### Supplied records
____________________

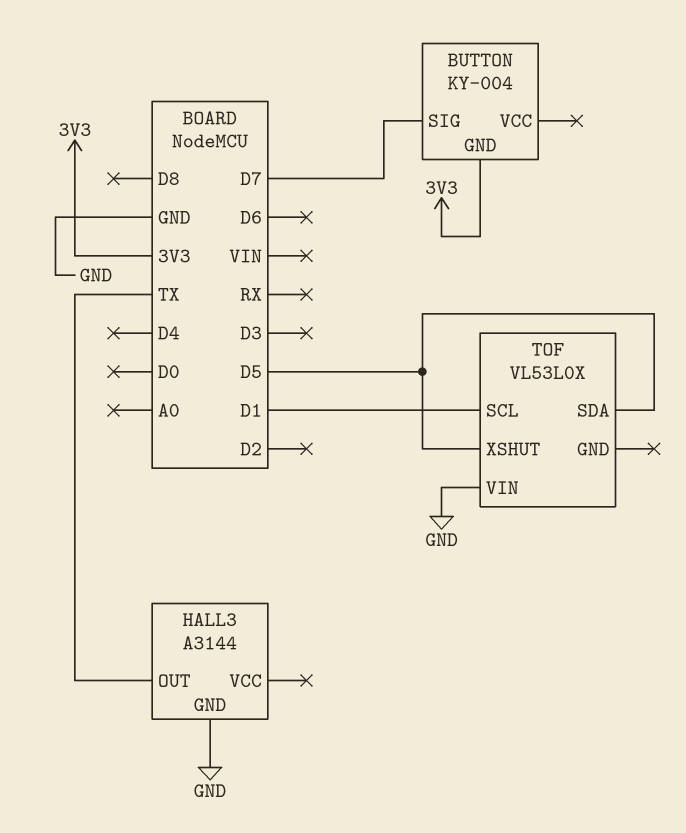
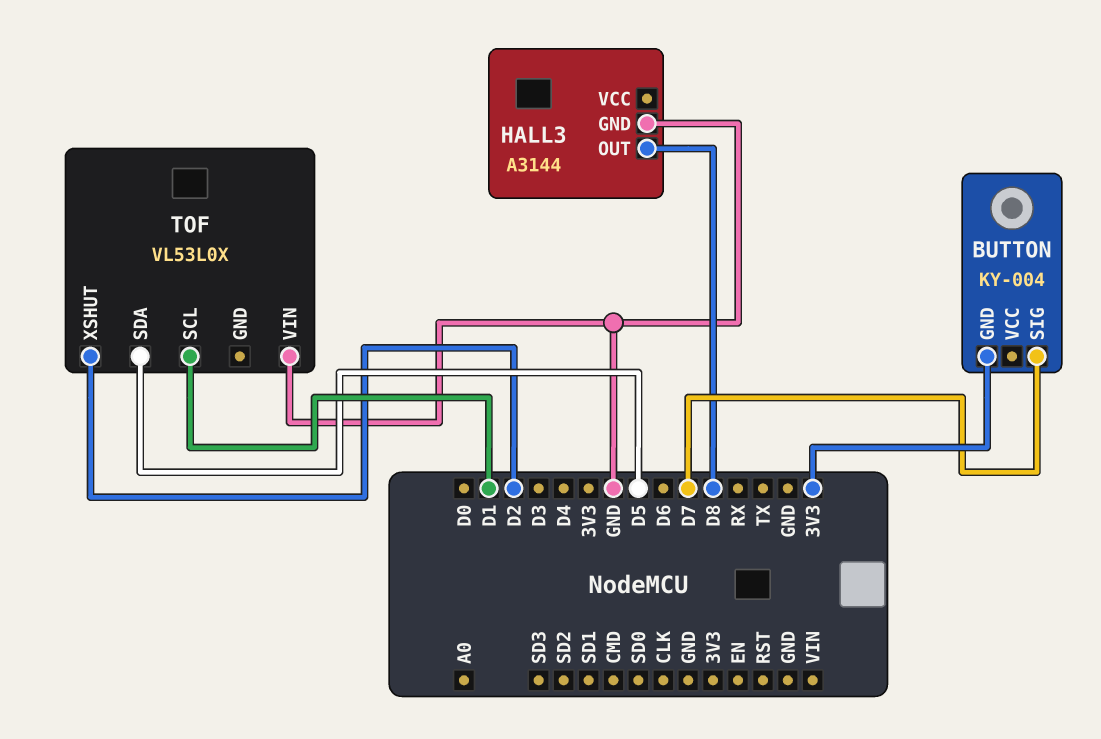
HALL3 pin OUT: TX -> D8
TOF pin XSHUT: D5 -> D2

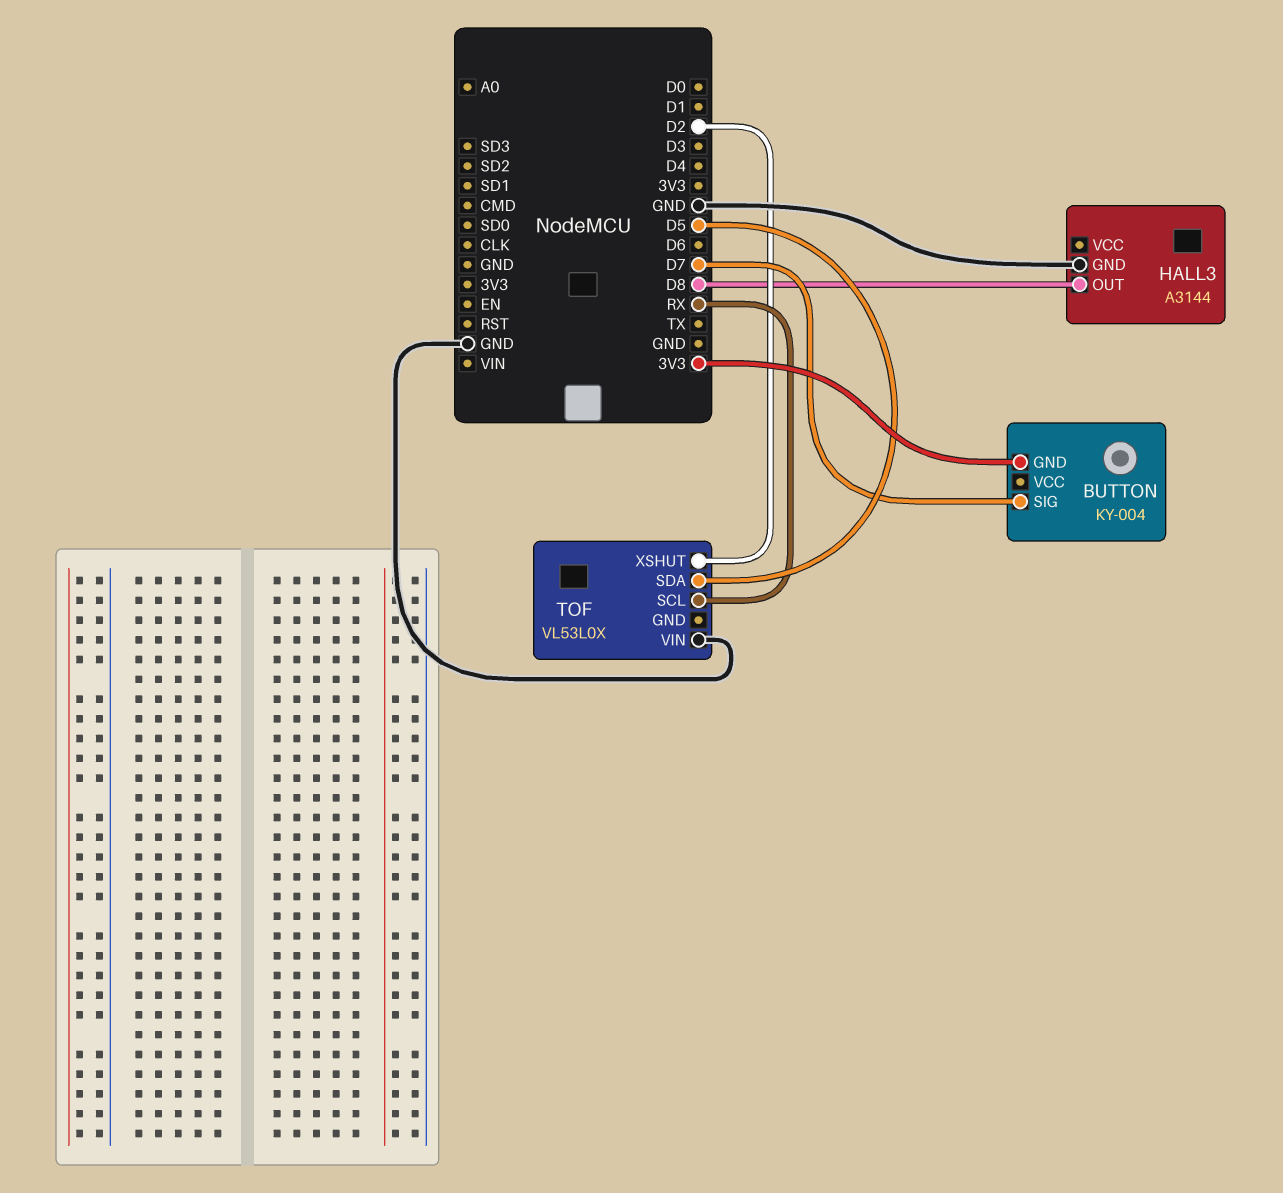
TOF pin SCL: D1 -> RX

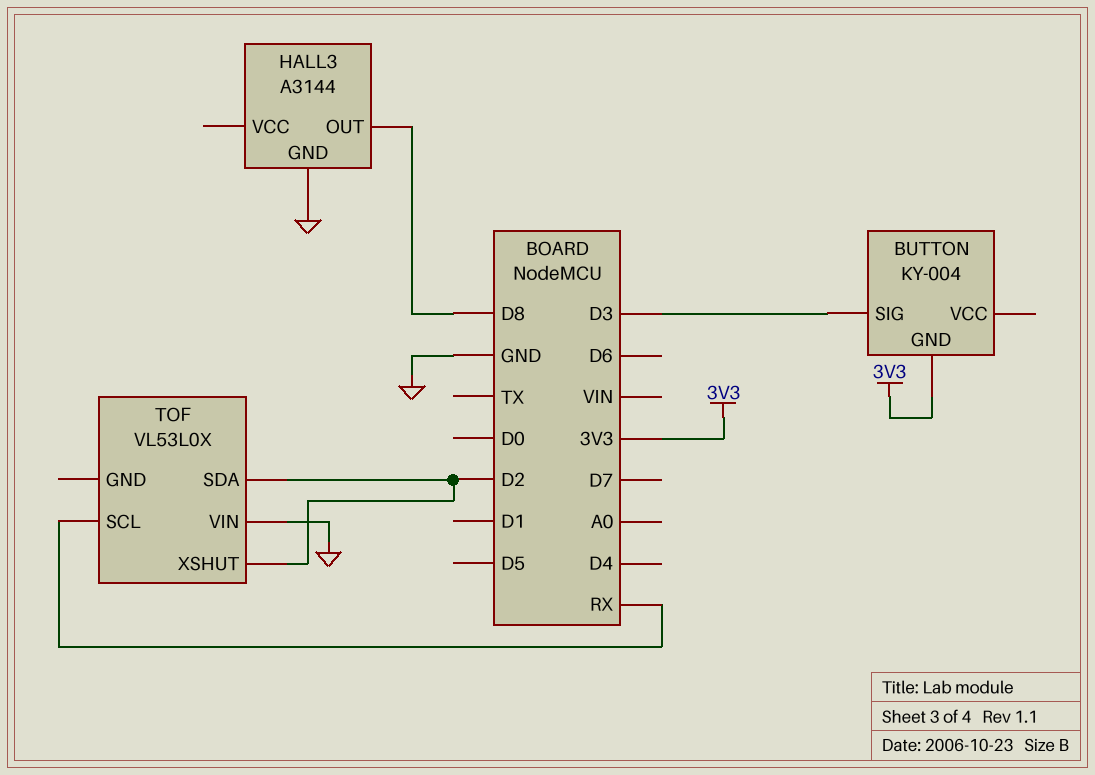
BUTTON pin SIG: D7 -> D3
TOF pin SDA: D5 -> D2

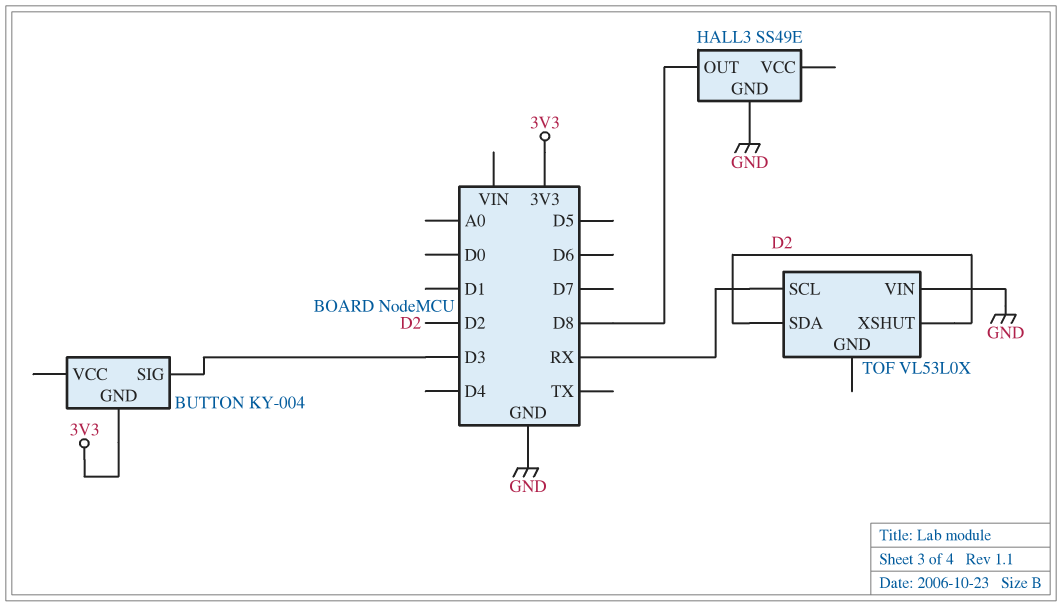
HALL3: A3144 -> SS49E

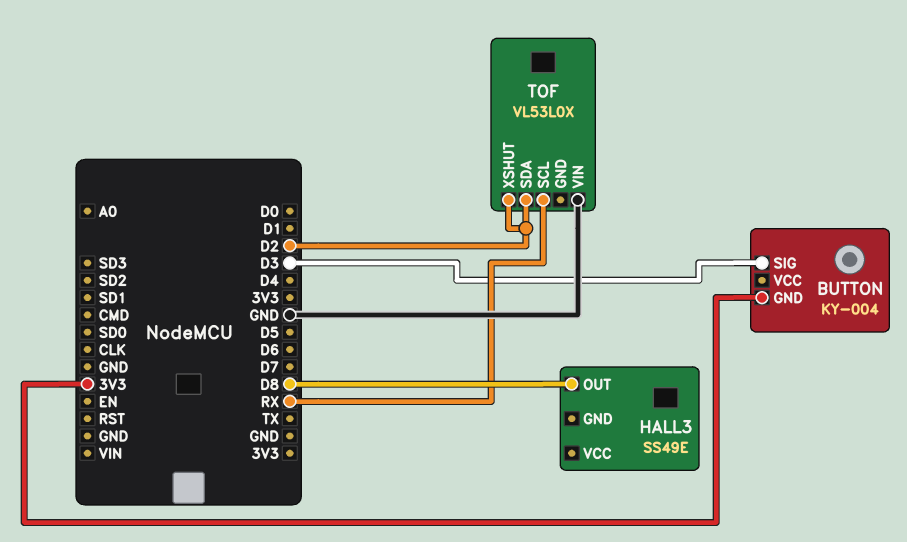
HALL3 pin GND: GND -> none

____________________

### What is being asked
Take every entry above and transcribe it exactly, with no pictures in the copy.

### Task answer
HALL3 pin OUT: TX -> D8
TOF pin XSHUT: D5 -> D2

TOF pin SCL: D1 -> RX

BUTTON pin SIG: D7 -> D3
TOF pin SDA: D5 -> D2

HALL3: A3144 -> SS49E

HALL3 pin GND: GND -> none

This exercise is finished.